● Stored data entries

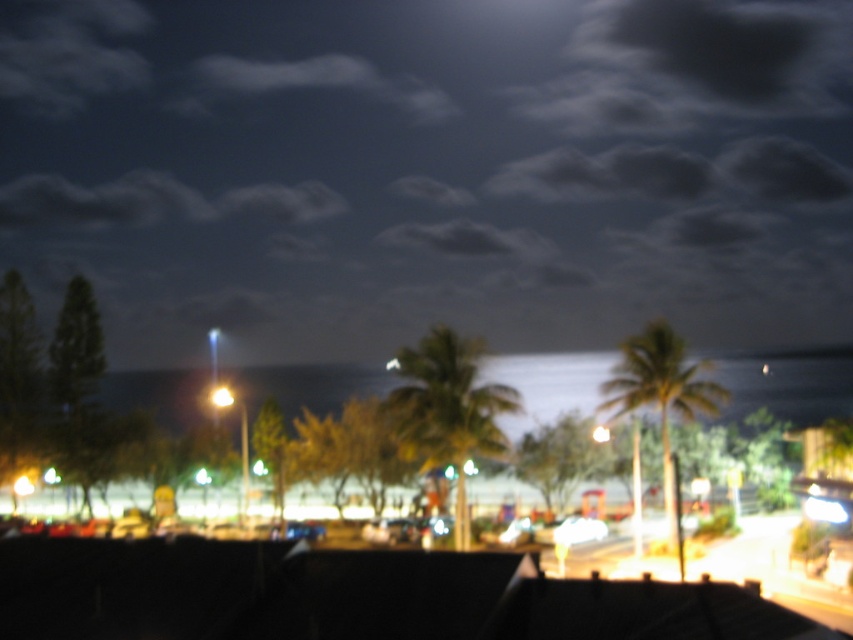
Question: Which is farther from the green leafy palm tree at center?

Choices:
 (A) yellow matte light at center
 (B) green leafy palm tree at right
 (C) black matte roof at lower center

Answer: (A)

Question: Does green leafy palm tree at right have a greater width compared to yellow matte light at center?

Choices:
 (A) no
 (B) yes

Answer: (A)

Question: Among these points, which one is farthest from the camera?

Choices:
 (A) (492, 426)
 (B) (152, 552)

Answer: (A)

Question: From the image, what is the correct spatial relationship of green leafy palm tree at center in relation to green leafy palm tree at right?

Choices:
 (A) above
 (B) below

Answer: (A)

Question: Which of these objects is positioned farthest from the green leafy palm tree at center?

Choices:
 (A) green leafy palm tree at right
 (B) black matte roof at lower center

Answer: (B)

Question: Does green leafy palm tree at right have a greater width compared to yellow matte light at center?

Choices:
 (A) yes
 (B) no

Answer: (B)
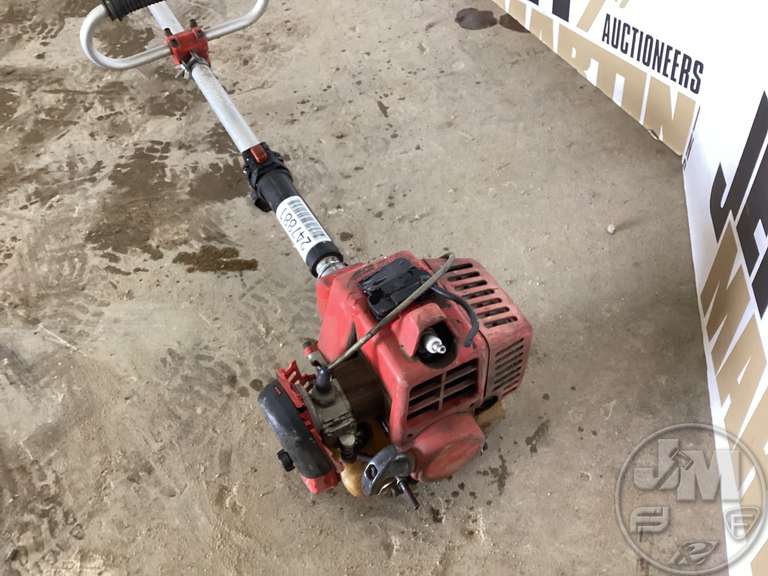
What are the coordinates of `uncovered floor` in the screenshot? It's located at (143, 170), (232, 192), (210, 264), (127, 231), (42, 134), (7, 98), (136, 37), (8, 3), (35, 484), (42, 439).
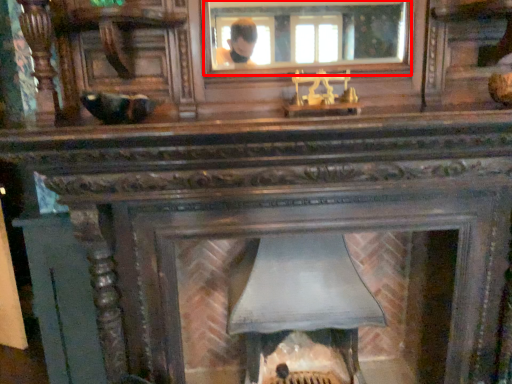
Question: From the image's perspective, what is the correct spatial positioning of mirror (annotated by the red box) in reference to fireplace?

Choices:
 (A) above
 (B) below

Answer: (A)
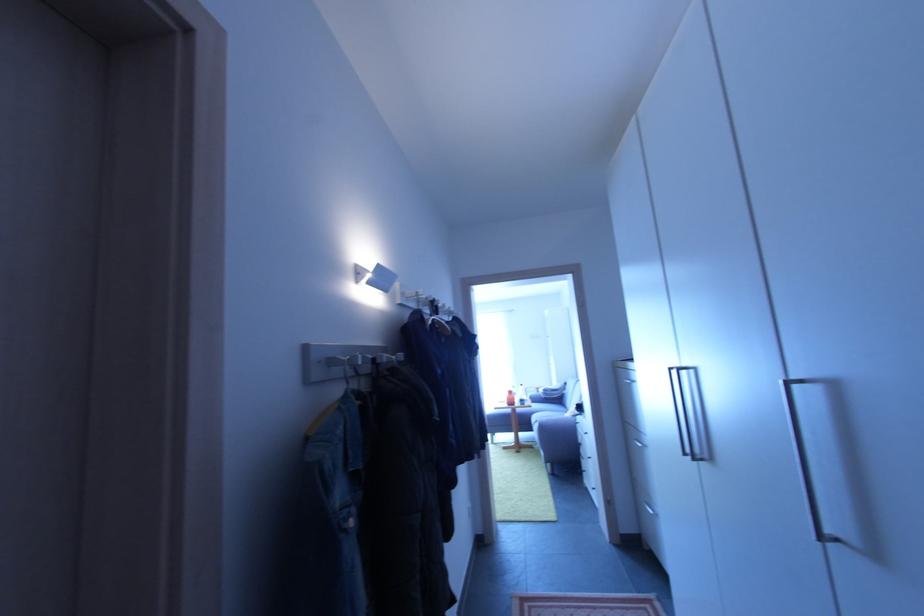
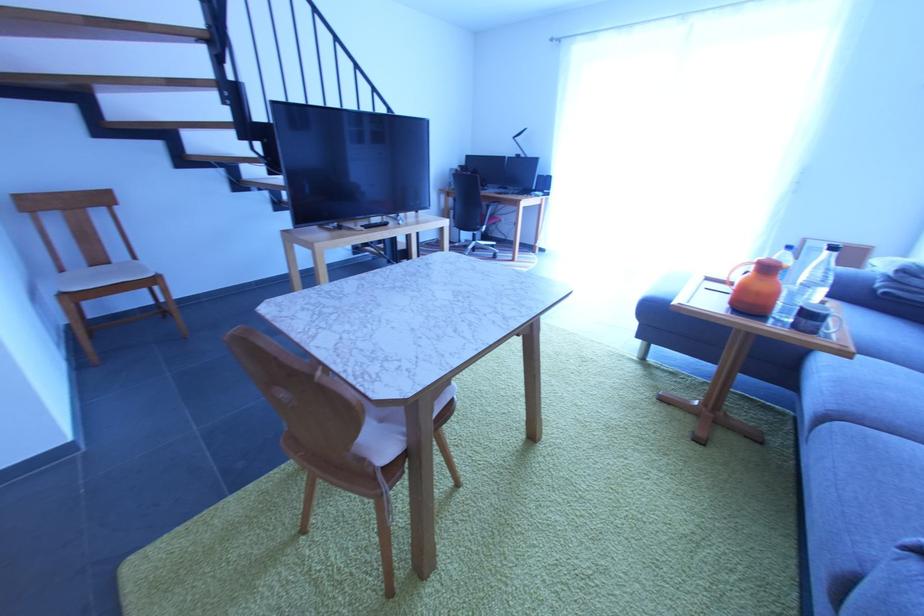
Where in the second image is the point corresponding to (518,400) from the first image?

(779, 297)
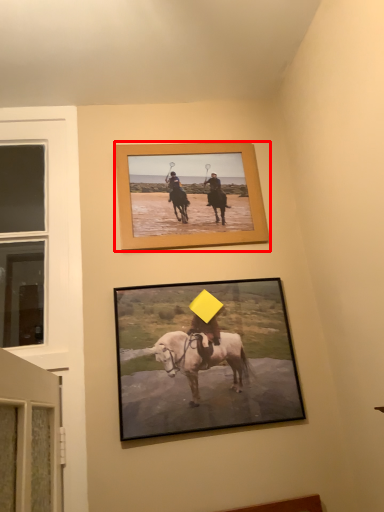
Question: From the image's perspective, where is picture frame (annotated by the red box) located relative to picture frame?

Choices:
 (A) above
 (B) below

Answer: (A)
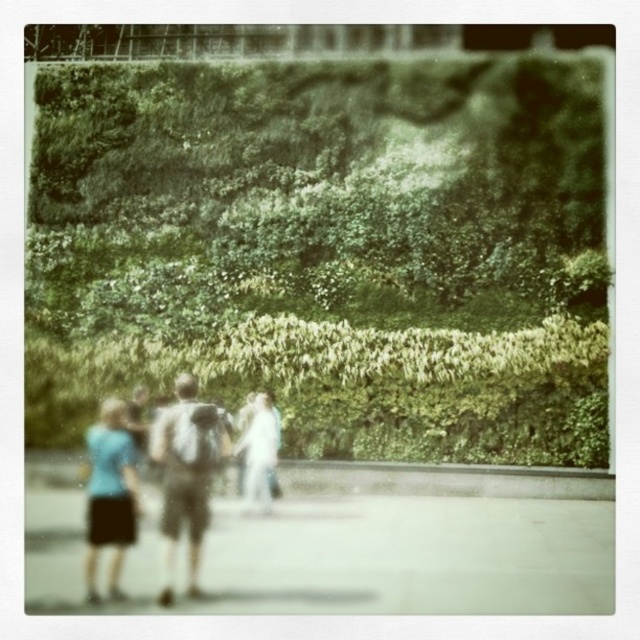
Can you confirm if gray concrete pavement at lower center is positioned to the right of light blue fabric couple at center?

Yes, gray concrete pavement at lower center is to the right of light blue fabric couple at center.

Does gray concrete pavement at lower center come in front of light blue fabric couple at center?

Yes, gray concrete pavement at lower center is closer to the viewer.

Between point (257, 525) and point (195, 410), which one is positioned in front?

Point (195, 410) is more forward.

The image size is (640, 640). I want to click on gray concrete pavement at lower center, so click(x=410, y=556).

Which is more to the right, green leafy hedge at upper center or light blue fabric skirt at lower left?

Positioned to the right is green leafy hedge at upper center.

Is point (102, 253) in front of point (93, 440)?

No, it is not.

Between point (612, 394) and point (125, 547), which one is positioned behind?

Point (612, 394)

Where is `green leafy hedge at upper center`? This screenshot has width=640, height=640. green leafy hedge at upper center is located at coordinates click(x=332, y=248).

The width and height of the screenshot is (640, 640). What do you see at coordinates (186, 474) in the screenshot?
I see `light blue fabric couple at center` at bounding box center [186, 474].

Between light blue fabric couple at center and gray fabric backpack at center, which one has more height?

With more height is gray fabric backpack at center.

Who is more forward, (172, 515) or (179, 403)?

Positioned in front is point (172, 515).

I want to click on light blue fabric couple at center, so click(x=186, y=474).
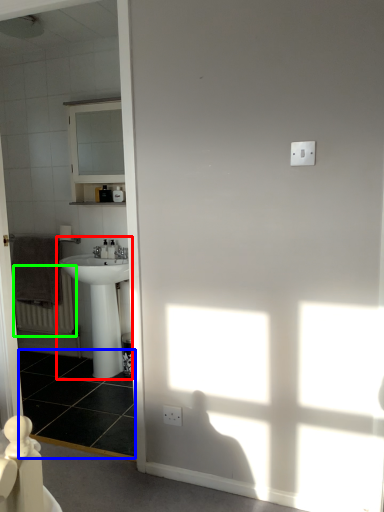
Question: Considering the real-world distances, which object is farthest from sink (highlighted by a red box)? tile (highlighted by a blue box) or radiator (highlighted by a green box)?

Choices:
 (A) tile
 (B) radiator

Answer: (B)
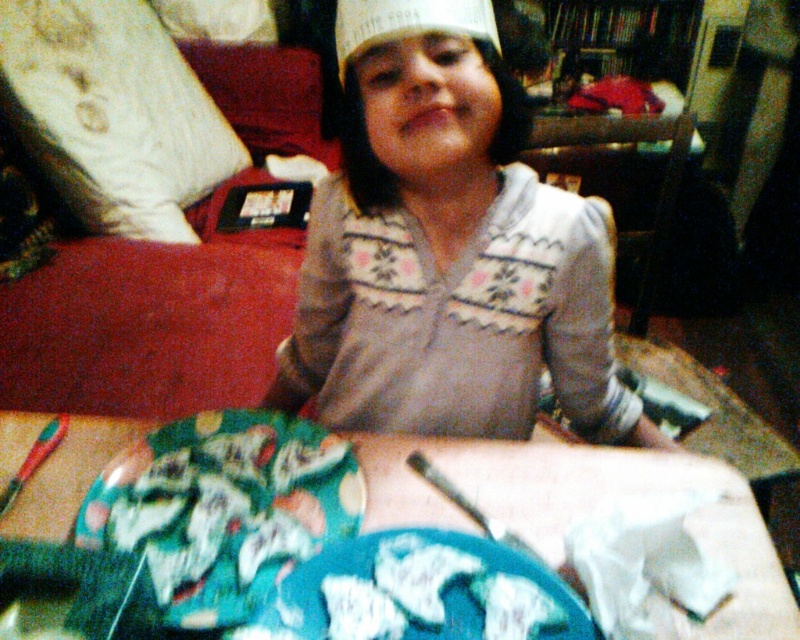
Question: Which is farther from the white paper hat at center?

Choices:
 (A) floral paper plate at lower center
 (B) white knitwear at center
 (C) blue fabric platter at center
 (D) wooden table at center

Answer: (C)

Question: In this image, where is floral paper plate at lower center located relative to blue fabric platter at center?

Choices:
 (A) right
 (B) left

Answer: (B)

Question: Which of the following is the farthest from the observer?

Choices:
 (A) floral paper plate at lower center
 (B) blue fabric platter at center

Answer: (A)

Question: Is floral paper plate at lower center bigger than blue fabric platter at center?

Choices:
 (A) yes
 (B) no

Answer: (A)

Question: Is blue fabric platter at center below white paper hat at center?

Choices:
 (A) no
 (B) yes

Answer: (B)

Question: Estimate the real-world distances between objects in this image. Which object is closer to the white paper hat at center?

● What needs to be done
Lay out every line of the listing above as a numbered list, leaving out blank lines and all pictures.

● Result
1. Question: Which is farther from the green leafy palm tree at center?
2. Choices:
3.  (A) yellow matte light at center
4.  (B) green leafy palm tree at right
5.  (C) black matte roof at lower center
6. Answer: (A)
7. Question: Does green leafy palm tree at right have a greater width compared to yellow matte light at center?
8. Choices:
9.  (A) no
10.  (B) yes
11. Answer: (A)
12. Question: Among these points, which one is farthest from the camera?
13. Choices:
14.  (A) (492, 426)
15.  (B) (152, 552)
16. Answer: (A)
17. Question: From the image, what is the correct spatial relationship of green leafy palm tree at center in relation to green leafy palm tree at right?
18. Choices:
19.  (A) above
20.  (B) below
21. Answer: (A)
22. Question: Which of these objects is positioned farthest from the green leafy palm tree at center?
23. Choices:
24.  (A) green leafy palm tree at right
25.  (B) black matte roof at lower center
26. Answer: (B)
27. Question: Does green leafy palm tree at right have a greater width compared to yellow matte light at center?
28. Choices:
29.  (A) yes
30.  (B) no
31. Answer: (B)
32. What are the coordinates of `uncovered floor` in the screenshot? It's located at (143, 170), (232, 192), (210, 264), (127, 231), (42, 134), (7, 98), (136, 37), (8, 3), (35, 484), (42, 439).
33. Question: From the image's perspective, what is the correct spatial positioning of mirror (annotated by the red box) in reference to fireplace?
34. Choices:
35.  (A) above
36.  (B) below
37. Answer: (A)
38. Where in the second image is the point corresponding to (518,400) from the first image?
39. (779, 297)
40. Question: From the image's perspective, where is picture frame (annotated by the red box) located relative to picture frame?
41. Choices:
42.  (A) above
43.  (B) below
44. Answer: (A)
45. Can you confirm if gray concrete pavement at lower center is positioned to the right of light blue fabric couple at center?
46. Yes, gray concrete pavement at lower center is to the right of light blue fabric couple at center.
47. Does gray concrete pavement at lower center come in front of light blue fabric couple at center?
48. Yes, gray concrete pavement at lower center is closer to the viewer.
49. Between point (257, 525) and point (195, 410), which one is positioned in front?
50. Point (195, 410) is more forward.
51. The image size is (640, 640). I want to click on gray concrete pavement at lower center, so click(x=410, y=556).
52. Which is more to the right, green leafy hedge at upper center or light blue fabric skirt at lower left?
53. Positioned to the right is green leafy hedge at upper center.
54. Is point (102, 253) in front of point (93, 440)?
55. No, it is not.
56. Between point (612, 394) and point (125, 547), which one is positioned behind?
57. Point (612, 394)
58. Where is `green leafy hedge at upper center`? This screenshot has width=640, height=640. green leafy hedge at upper center is located at coordinates click(x=332, y=248).
59. The width and height of the screenshot is (640, 640). What do you see at coordinates (186, 474) in the screenshot?
60. I see `light blue fabric couple at center` at bounding box center [186, 474].
61. Between light blue fabric couple at center and gray fabric backpack at center, which one has more height?
62. With more height is gray fabric backpack at center.
63. Who is more forward, (172, 515) or (179, 403)?
64. Positioned in front is point (172, 515).
65. I want to click on light blue fabric couple at center, so click(x=186, y=474).
66. Question: Considering the real-world distances, which object is farthest from sink (highlighted by a red box)? tile (highlighted by a blue box) or radiator (highlighted by a green box)?
67. Choices:
68.  (A) tile
69.  (B) radiator
70. Answer: (B)
71. Question: Which is farther from the white paper hat at center?
72. Choices:
73.  (A) floral paper plate at lower center
74.  (B) white knitwear at center
75.  (C) blue fabric platter at center
76.  (D) wooden table at center
77. Answer: (C)
78. Question: In this image, where is floral paper plate at lower center located relative to blue fabric platter at center?
79. Choices:
80.  (A) right
81.  (B) left
82. Answer: (B)
83. Question: Which of the following is the farthest from the observer?
84. Choices:
85.  (A) floral paper plate at lower center
86.  (B) blue fabric platter at center
87. Answer: (A)
88. Question: Is floral paper plate at lower center bigger than blue fabric platter at center?
89. Choices:
90.  (A) yes
91.  (B) no
92. Answer: (A)
93. Question: Is blue fabric platter at center below white paper hat at center?
94. Choices:
95.  (A) no
96.  (B) yes
97. Answer: (B)
98. Question: Estimate the real-world distances between objects in this image. Which object is closer to the white paper hat at center?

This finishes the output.